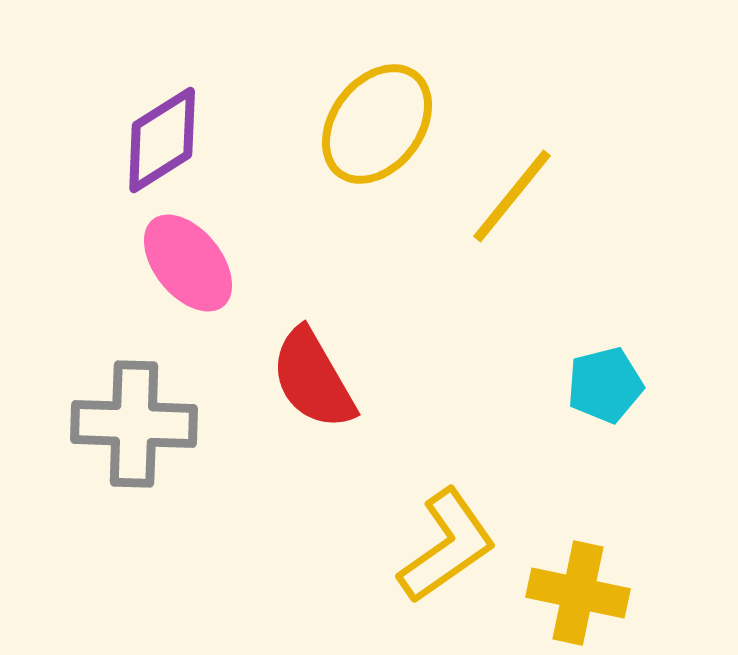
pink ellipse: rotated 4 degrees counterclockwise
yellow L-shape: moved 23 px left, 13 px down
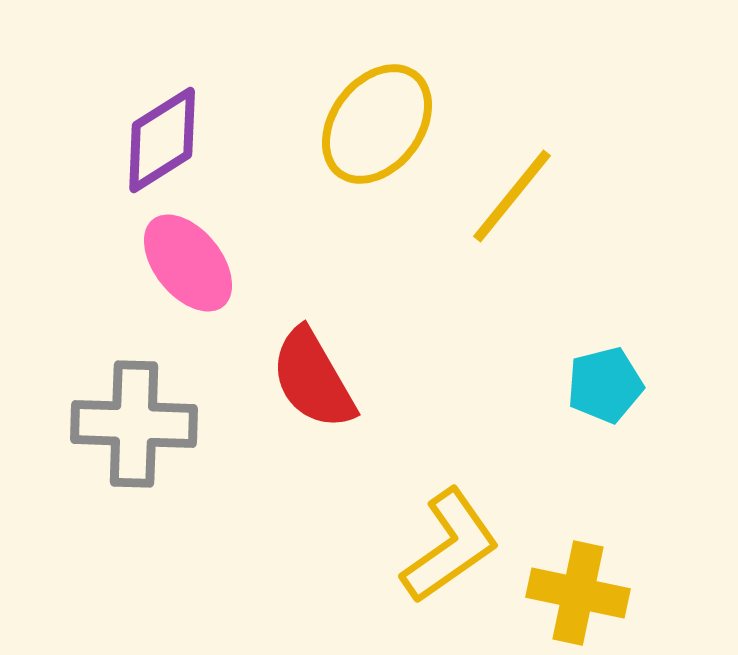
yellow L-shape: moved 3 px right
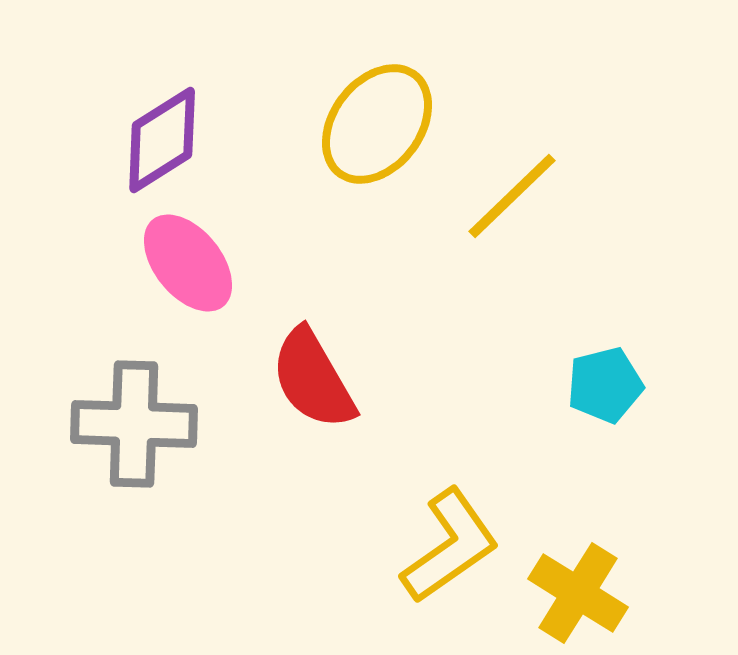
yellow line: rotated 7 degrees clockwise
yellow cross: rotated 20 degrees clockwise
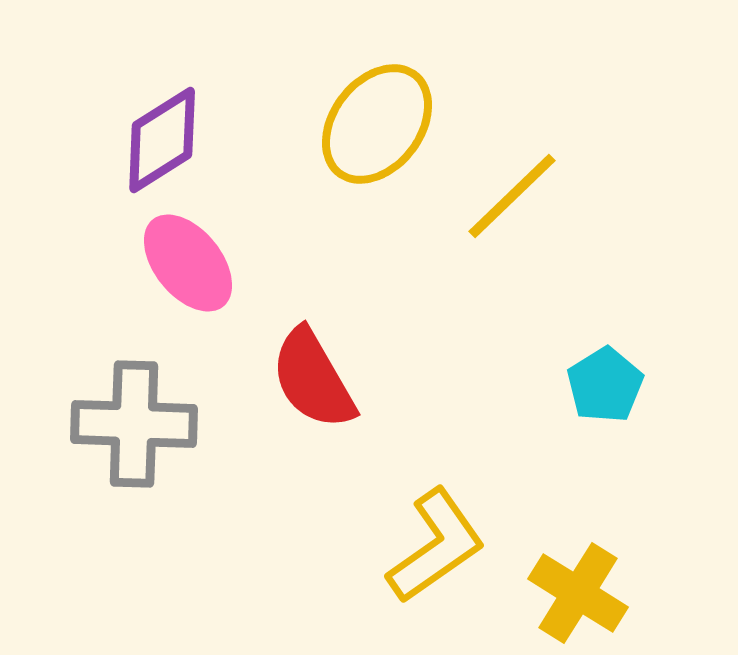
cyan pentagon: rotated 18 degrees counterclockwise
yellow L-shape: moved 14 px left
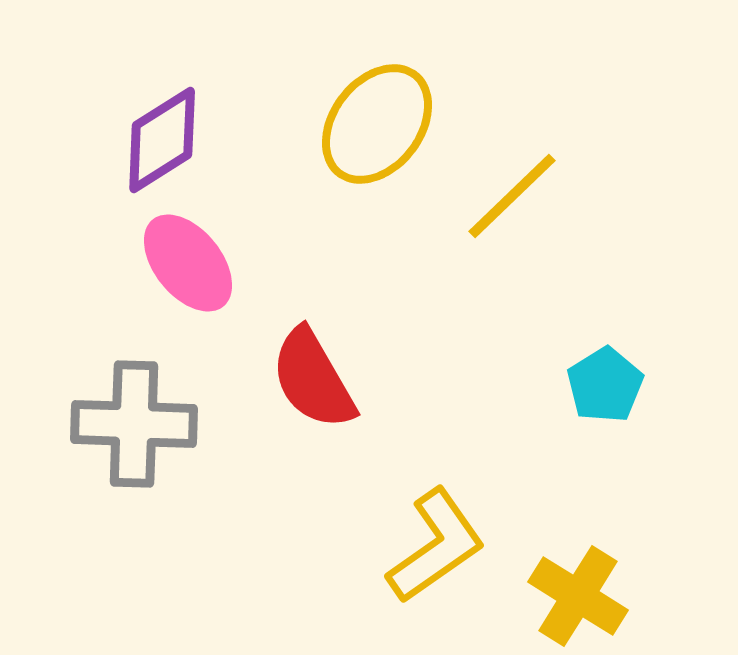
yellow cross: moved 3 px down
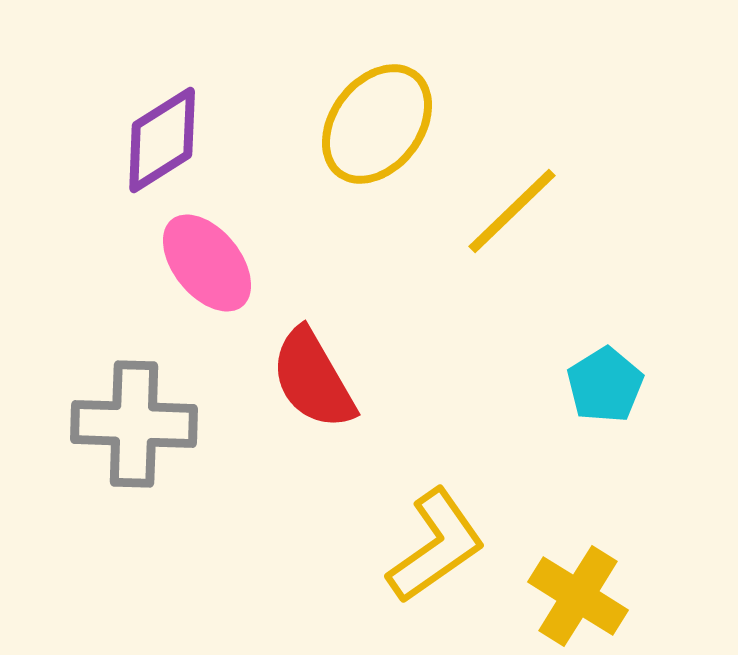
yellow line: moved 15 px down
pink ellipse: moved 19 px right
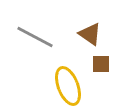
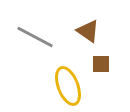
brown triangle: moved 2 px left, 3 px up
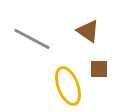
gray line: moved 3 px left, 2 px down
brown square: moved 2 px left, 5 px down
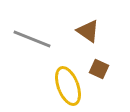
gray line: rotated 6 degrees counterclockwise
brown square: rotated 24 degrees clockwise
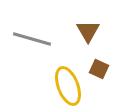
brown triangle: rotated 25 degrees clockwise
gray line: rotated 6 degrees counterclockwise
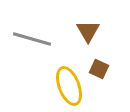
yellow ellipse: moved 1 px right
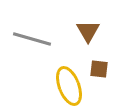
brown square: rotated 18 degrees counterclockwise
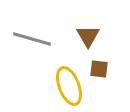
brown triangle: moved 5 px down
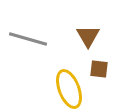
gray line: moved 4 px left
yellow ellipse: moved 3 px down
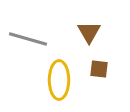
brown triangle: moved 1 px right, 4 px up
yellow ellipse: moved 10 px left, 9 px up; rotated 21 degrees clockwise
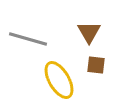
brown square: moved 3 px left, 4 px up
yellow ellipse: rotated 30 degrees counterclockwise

- TASK REQUIREMENTS
Pick out every line above that contains the string "right", and copy each one. Case counts.

- FULL SOLUTION
yellow L-shape: moved 3 px right
pink ellipse: moved 19 px right
yellow ellipse: moved 1 px right
brown triangle: moved 1 px right, 4 px up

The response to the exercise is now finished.